#### [SET EXERCISE]
Copy only the stretch from the line containing "black star: moved 4 px left" through the line containing "orange ellipse: rotated 24 degrees clockwise", changing "ellipse" to "oval" and leaving everything else as it is.

#### [EXERCISE INPUTS]

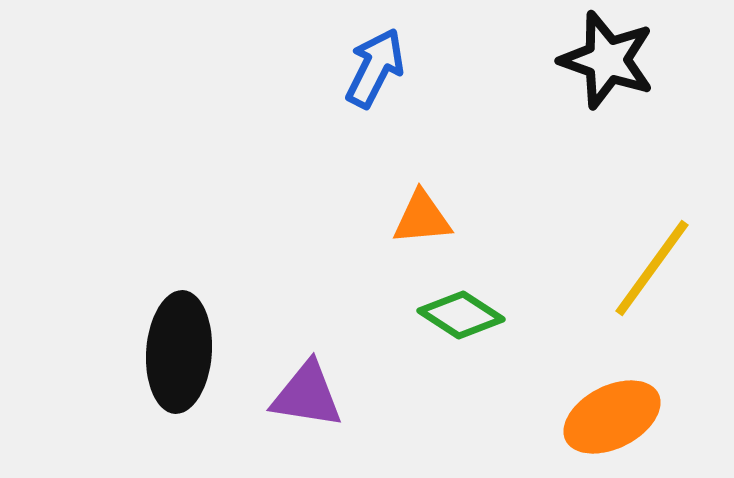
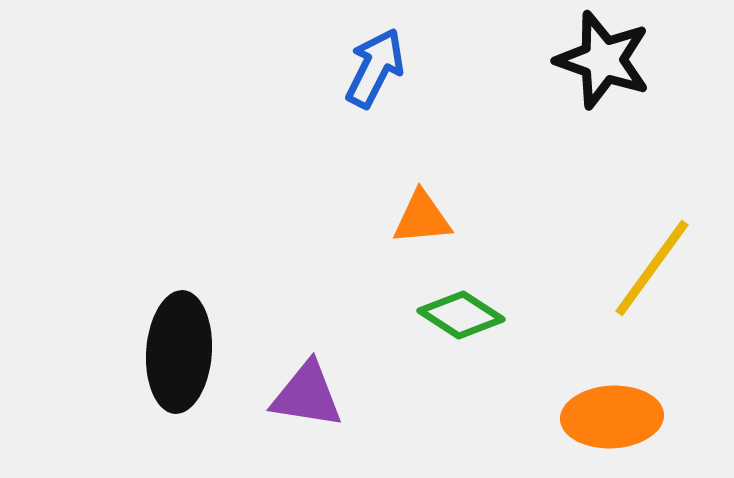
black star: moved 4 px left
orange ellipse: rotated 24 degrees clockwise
==
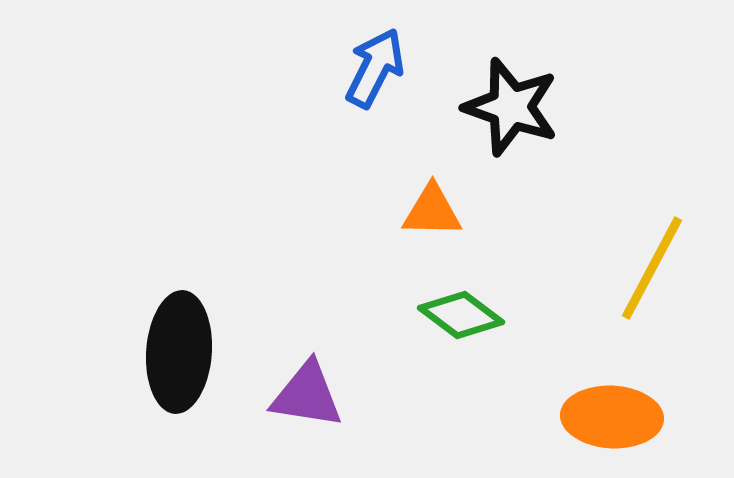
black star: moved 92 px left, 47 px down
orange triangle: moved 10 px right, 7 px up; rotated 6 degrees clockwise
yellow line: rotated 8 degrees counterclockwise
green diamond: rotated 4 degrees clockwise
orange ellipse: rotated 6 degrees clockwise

#### [RIGHT ANSWER]
black star: moved 4 px left
orange oval: rotated 24 degrees clockwise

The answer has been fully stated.